-------- Supplied material --------

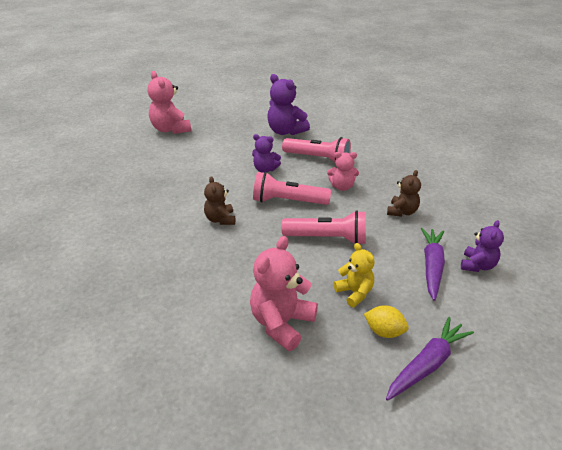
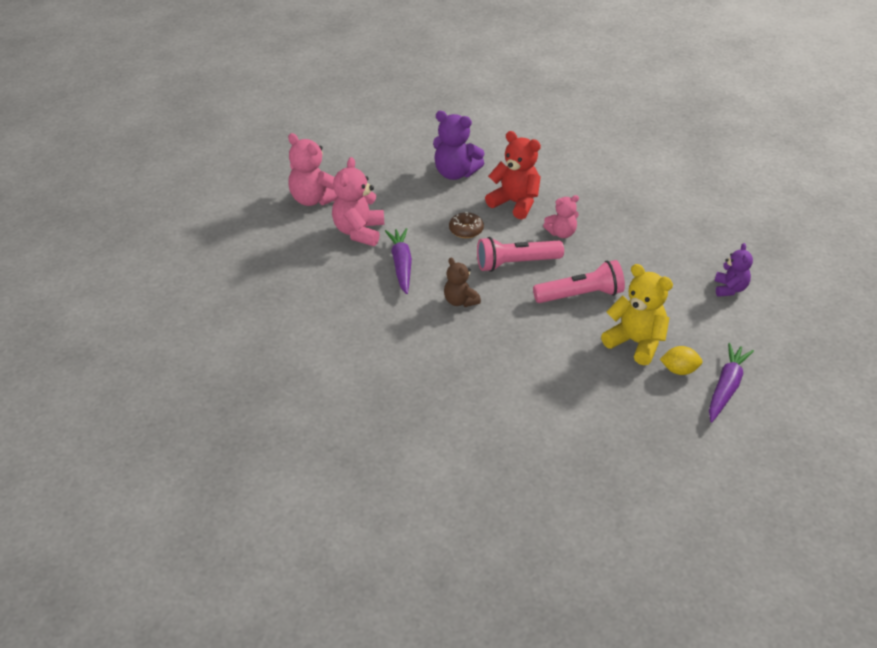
camera: 20 degrees left, 5 degrees up
pink teddy bear [250,236,318,351] -> pink teddy bear moved to [332,157,384,246]
purple teddy bear [252,134,281,173] -> brown donut [449,212,484,238]
pink flashlight [282,137,351,162] -> red teddy bear [485,131,541,219]
yellow teddy bear [333,243,374,307] -> yellow teddy bear [601,264,673,365], size x1.63
brown teddy bear [387,170,421,217] -> none
purple carrot [421,228,445,301] -> purple carrot moved to [385,228,412,294]

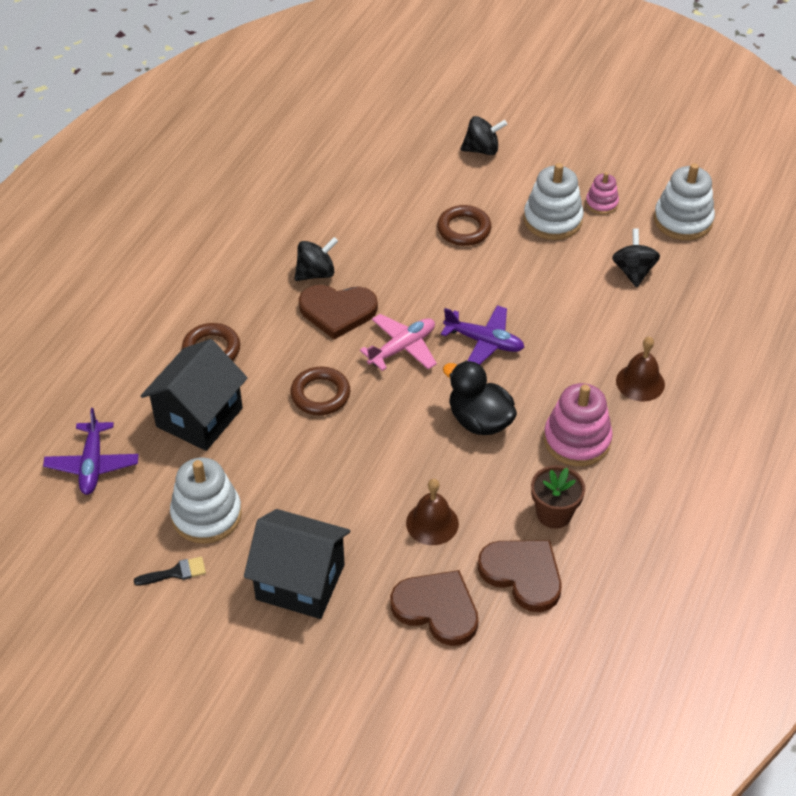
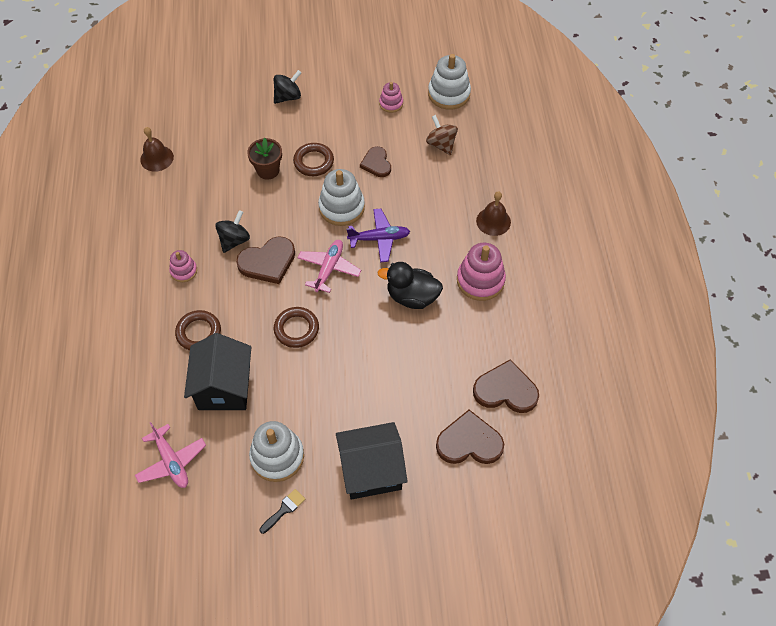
camera: 30 degrees left, 10 degrees up
purple plane [43,408,139,495] -> pink plane [135,422,206,488]
brown bell [406,479,459,545] -> brown bell moved to [140,127,174,172]
white stacking toy [524,163,584,240] -> white stacking toy moved to [318,169,365,226]
brown flower pot [531,465,585,529] -> brown flower pot moved to [247,138,282,180]
black spinning top [612,228,660,288] -> brown spinning top [426,115,458,155]
none -> pink stacking toy [169,250,197,282]
none -> brown heart [360,146,391,177]

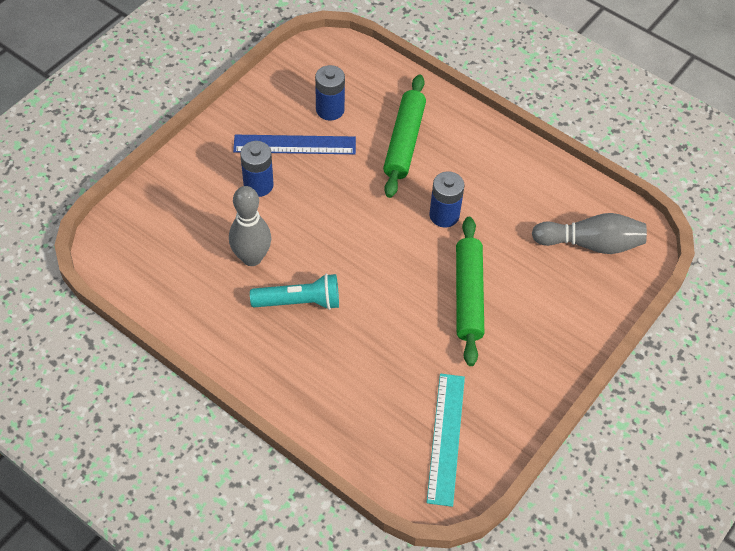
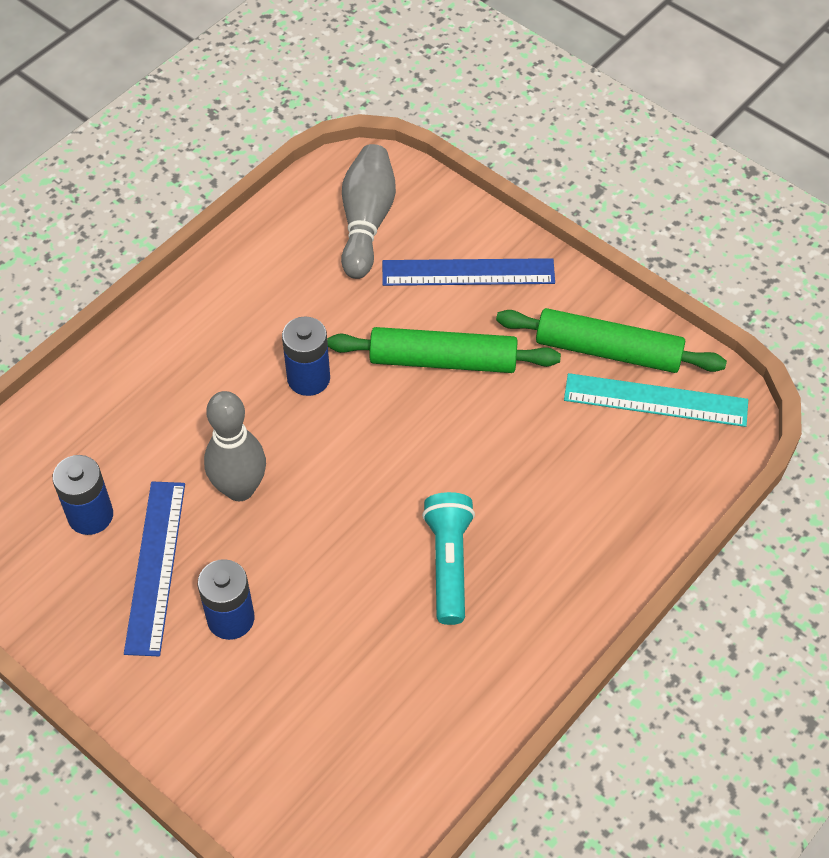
camera: 85 degrees left, 0 degrees up
grey bowling pin [229,186,271,266] -> grey bowling pin moved to [204,391,266,501]
green rolling pin [383,74,426,198] -> green rolling pin moved to [496,308,727,373]
none -> blue ruler [382,258,555,286]

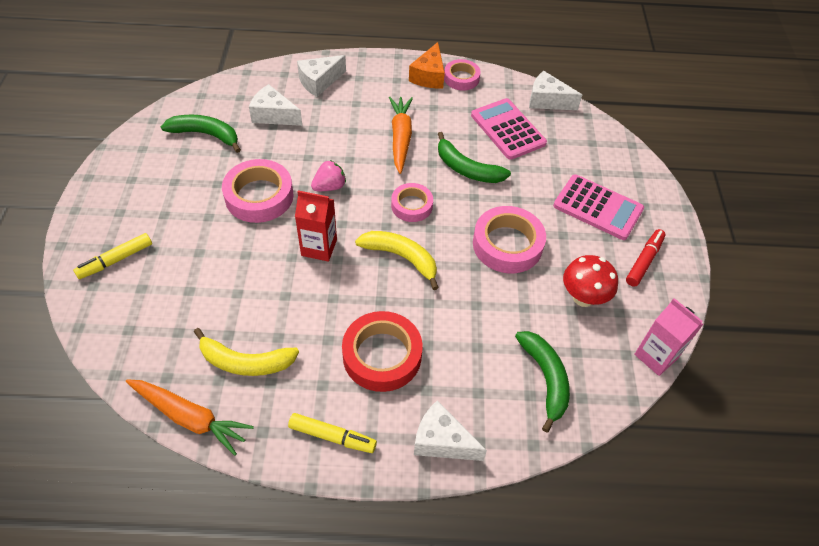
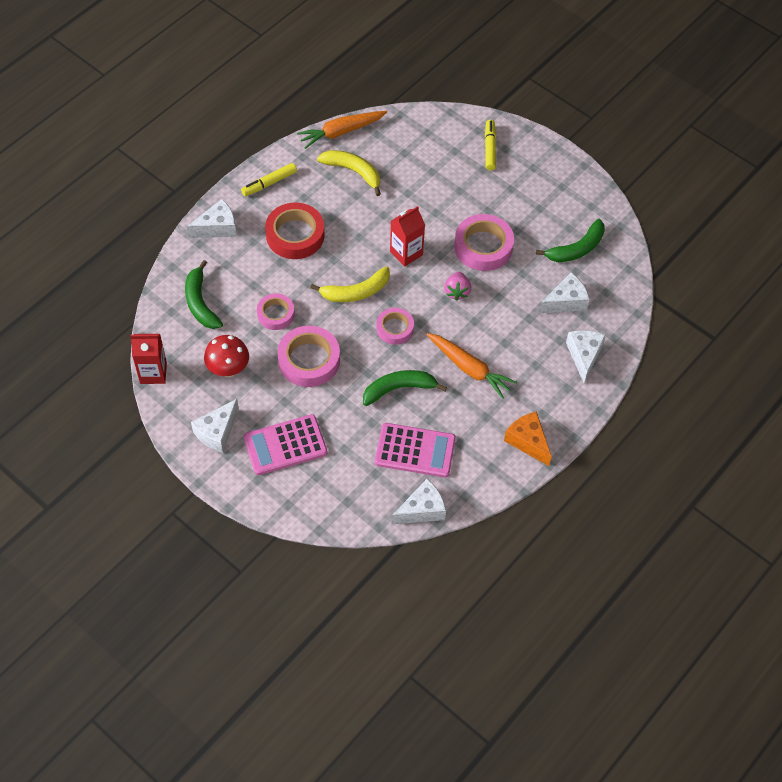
camera: 130 degrees right, 5 degrees up
yellow banana [194,328,299,376] -> yellow banana turned 75 degrees clockwise [317,150,381,196]
pink tape [444,59,481,91] -> pink tape moved to [257,293,295,330]
green banana [515,331,570,433] -> green banana turned 45 degrees clockwise [185,260,223,329]
red marker [626,229,666,287] -> white cheese [191,399,239,453]
pink carton [634,298,703,376] -> red carton [131,334,167,384]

--------

- What is being asked
Where a line of the records above holds the word "camera", copy that line.

- Output of the task
camera: 20 degrees left, 5 degrees up
camera: 30 degrees left, 10 degrees up
camera: 85 degrees left, 0 degrees up
camera: 130 degrees right, 5 degrees up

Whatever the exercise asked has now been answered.